» Request:
State how many lines in the records contain the string "kern". Reply with the number only.

» Listed records:
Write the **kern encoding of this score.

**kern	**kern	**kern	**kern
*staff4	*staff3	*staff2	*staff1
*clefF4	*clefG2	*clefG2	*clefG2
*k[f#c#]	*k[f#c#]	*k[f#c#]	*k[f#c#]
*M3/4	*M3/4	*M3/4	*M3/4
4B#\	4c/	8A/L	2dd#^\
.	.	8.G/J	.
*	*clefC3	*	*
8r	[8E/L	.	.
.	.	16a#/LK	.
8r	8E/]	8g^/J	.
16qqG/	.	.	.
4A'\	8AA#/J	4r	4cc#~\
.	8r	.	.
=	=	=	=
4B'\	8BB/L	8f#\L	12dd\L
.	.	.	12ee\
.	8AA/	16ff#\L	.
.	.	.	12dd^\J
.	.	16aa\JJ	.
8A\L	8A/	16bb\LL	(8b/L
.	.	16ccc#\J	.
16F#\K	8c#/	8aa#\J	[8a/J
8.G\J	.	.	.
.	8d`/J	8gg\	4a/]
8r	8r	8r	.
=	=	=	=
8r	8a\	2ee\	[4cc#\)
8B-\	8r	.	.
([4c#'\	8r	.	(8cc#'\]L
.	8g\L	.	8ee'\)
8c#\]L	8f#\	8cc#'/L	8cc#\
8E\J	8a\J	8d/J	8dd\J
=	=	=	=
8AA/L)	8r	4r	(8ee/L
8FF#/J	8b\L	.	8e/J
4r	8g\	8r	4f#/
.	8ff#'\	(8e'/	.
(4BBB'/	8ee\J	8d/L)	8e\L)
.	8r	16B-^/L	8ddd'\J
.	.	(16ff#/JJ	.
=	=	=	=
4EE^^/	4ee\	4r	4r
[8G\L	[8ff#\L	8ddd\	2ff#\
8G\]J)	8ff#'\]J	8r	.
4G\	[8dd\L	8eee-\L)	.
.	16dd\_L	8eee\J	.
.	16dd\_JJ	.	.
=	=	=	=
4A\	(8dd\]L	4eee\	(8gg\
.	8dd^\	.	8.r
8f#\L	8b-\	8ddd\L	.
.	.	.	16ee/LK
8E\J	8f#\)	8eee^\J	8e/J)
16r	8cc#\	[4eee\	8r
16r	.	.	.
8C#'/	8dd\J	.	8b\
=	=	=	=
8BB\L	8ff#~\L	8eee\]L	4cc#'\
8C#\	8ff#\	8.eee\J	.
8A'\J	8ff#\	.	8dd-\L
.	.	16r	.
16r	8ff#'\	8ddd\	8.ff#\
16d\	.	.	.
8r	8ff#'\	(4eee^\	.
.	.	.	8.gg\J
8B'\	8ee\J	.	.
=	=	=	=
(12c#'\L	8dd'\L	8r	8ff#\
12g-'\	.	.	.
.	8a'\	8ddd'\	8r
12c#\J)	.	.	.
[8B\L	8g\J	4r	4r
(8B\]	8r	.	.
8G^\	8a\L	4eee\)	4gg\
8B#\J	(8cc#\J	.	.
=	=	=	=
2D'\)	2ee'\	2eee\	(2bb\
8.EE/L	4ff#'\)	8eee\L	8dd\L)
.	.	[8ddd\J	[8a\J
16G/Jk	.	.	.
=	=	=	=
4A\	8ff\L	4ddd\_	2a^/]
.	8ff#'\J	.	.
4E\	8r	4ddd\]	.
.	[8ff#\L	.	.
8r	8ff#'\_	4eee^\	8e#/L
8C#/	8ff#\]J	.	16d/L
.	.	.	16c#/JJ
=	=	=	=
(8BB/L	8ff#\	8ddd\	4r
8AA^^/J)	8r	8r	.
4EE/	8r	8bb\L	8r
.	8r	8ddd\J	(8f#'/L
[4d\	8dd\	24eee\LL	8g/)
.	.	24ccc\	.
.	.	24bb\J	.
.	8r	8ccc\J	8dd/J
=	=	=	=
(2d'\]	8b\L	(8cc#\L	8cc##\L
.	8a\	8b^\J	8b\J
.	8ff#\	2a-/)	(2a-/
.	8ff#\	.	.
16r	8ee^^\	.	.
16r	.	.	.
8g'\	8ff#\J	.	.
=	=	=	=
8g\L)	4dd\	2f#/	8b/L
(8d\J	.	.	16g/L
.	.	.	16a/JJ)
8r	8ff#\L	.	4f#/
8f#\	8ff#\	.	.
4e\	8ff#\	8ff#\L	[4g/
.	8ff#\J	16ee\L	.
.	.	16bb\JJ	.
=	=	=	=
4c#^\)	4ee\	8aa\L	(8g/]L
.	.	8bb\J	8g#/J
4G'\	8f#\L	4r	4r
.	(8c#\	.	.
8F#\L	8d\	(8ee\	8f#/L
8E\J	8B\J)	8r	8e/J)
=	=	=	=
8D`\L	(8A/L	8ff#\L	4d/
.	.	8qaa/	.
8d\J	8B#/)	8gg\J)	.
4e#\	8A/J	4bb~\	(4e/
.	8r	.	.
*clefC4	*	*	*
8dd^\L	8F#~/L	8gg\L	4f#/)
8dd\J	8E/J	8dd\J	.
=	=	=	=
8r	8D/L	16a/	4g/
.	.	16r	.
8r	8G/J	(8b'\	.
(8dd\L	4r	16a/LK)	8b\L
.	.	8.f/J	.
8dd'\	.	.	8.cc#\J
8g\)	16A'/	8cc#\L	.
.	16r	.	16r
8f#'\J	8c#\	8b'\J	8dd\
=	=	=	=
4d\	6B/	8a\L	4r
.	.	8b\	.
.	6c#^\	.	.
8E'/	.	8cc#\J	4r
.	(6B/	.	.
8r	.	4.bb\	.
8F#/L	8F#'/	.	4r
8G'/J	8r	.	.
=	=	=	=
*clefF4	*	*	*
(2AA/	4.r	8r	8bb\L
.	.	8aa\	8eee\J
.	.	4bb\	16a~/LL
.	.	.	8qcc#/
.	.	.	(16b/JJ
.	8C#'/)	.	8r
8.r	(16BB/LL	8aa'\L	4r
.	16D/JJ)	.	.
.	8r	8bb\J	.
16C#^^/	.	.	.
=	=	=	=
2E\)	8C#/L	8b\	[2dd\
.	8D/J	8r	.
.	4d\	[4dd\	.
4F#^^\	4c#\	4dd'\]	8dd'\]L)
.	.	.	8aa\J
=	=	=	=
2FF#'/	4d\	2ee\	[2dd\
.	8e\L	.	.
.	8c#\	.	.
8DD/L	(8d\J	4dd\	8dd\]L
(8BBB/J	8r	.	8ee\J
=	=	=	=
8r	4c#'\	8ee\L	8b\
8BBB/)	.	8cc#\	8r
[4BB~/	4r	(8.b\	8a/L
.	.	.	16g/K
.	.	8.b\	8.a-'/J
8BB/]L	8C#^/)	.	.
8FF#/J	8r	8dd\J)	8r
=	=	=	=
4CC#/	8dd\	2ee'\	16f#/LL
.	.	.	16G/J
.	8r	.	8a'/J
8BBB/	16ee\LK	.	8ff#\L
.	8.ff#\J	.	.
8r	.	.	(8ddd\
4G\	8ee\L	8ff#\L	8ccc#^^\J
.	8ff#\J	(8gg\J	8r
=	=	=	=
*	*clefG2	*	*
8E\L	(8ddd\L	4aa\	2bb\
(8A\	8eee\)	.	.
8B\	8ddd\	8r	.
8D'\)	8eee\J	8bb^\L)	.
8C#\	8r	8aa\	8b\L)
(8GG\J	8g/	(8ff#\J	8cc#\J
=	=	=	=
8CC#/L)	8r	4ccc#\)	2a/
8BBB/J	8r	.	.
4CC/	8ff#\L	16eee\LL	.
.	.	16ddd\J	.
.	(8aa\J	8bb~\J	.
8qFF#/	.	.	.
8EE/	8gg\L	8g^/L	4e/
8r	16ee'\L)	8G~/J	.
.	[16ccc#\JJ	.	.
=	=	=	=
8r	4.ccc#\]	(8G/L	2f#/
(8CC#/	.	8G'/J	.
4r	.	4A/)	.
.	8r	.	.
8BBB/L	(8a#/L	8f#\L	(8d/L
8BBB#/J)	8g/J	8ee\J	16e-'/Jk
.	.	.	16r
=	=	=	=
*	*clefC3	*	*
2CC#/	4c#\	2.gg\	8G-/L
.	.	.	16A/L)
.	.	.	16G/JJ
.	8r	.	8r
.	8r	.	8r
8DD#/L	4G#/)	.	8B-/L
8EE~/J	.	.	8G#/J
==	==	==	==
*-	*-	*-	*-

» Problem solution:
2